## Task requirements
Each line of the records is to be returned verbatim, with the images omitted.

= Beginning of Section =

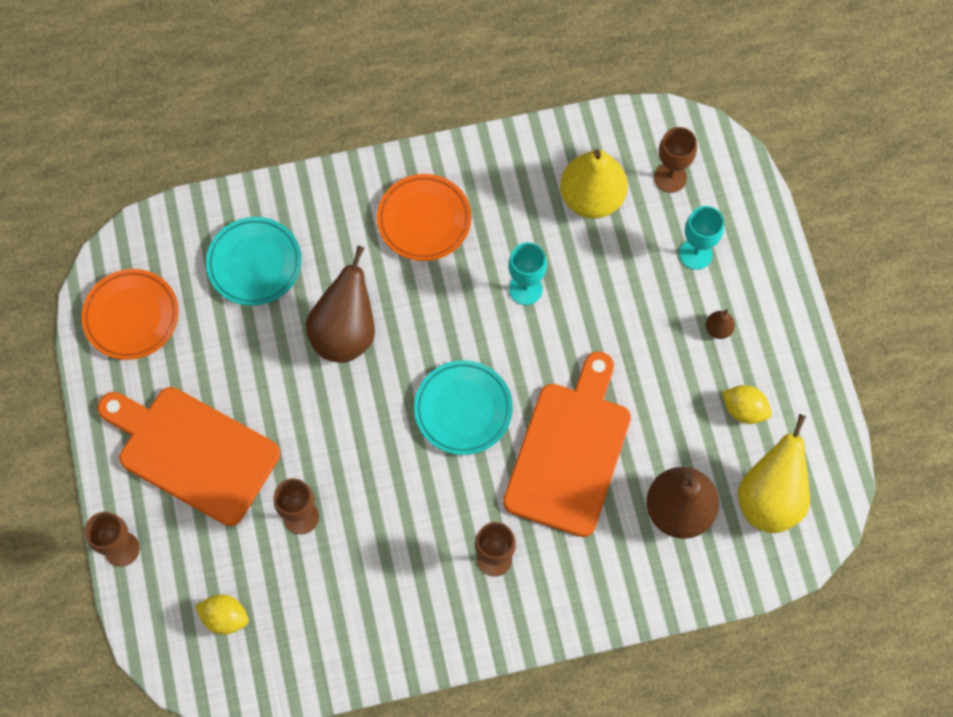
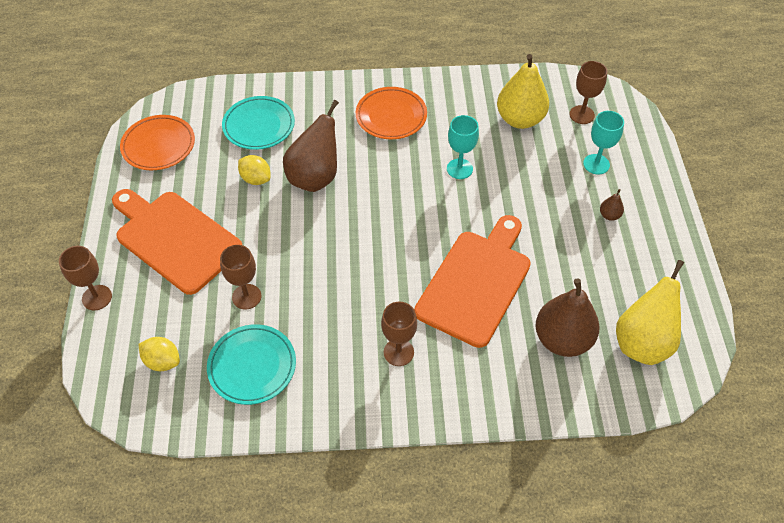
camera: 10 degrees right, 15 degrees down
turquoise plate [414,360,513,455] -> turquoise plate moved to [207,324,296,405]
yellow lemon [722,385,772,424] -> yellow lemon moved to [238,155,271,185]

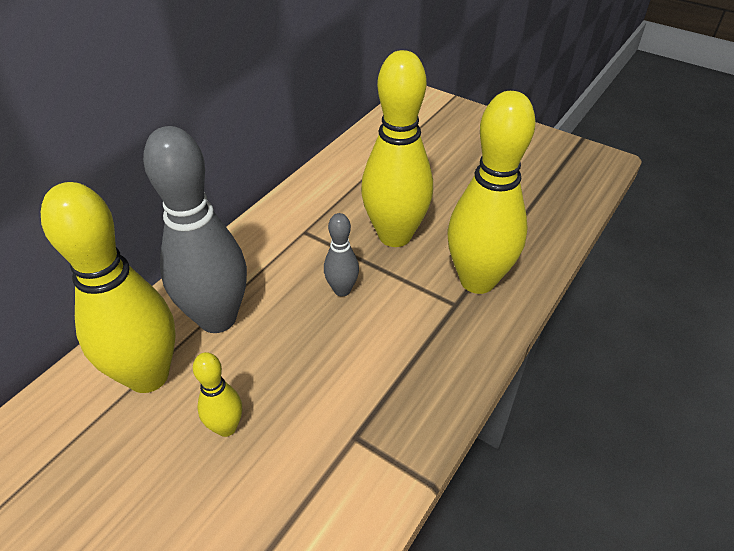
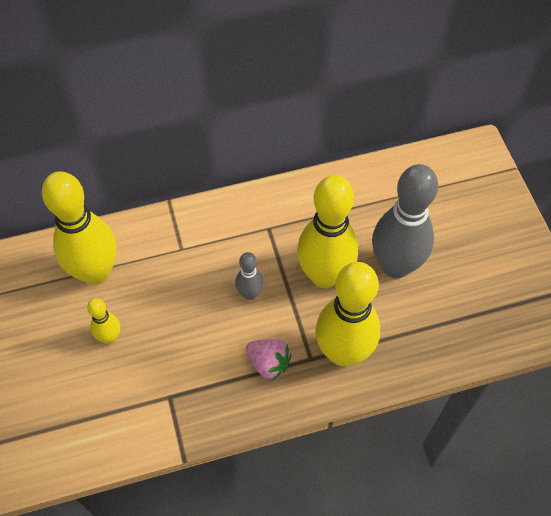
camera: 40 degrees right, 15 degrees up
grey bowling pin [143,126,247,333] -> grey bowling pin moved to [372,164,438,278]
none -> pink strawberry [246,339,292,381]

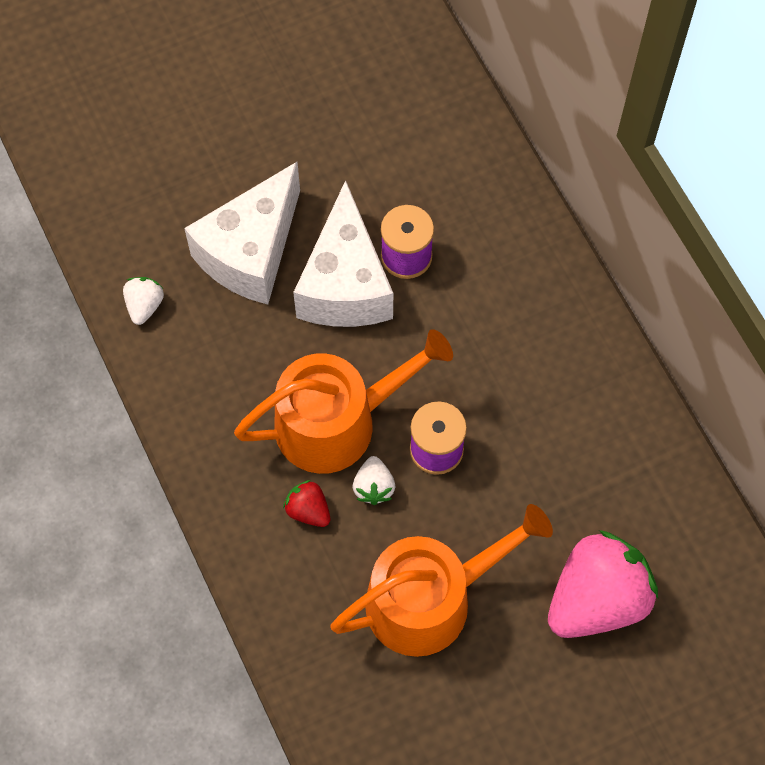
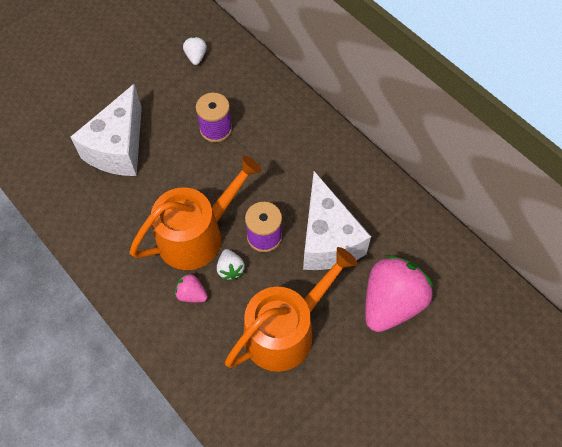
camera: 15 degrees left, 5 degrees down
white strawberry [123,277,164,325] -> white strawberry moved to [183,36,207,65]
red strawberry [283,480,330,527] -> pink strawberry [174,273,208,303]
white cheese [293,180,393,327] -> white cheese moved to [303,171,371,270]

= End of Section =

## Exercise result
camera: 10 degrees right, 15 degrees down
turquoise plate [414,360,513,455] -> turquoise plate moved to [207,324,296,405]
yellow lemon [722,385,772,424] -> yellow lemon moved to [238,155,271,185]

camera: 40 degrees right, 15 degrees up
grey bowling pin [143,126,247,333] -> grey bowling pin moved to [372,164,438,278]
none -> pink strawberry [246,339,292,381]

camera: 15 degrees left, 5 degrees down
white strawberry [123,277,164,325] -> white strawberry moved to [183,36,207,65]
red strawberry [283,480,330,527] -> pink strawberry [174,273,208,303]
white cheese [293,180,393,327] -> white cheese moved to [303,171,371,270]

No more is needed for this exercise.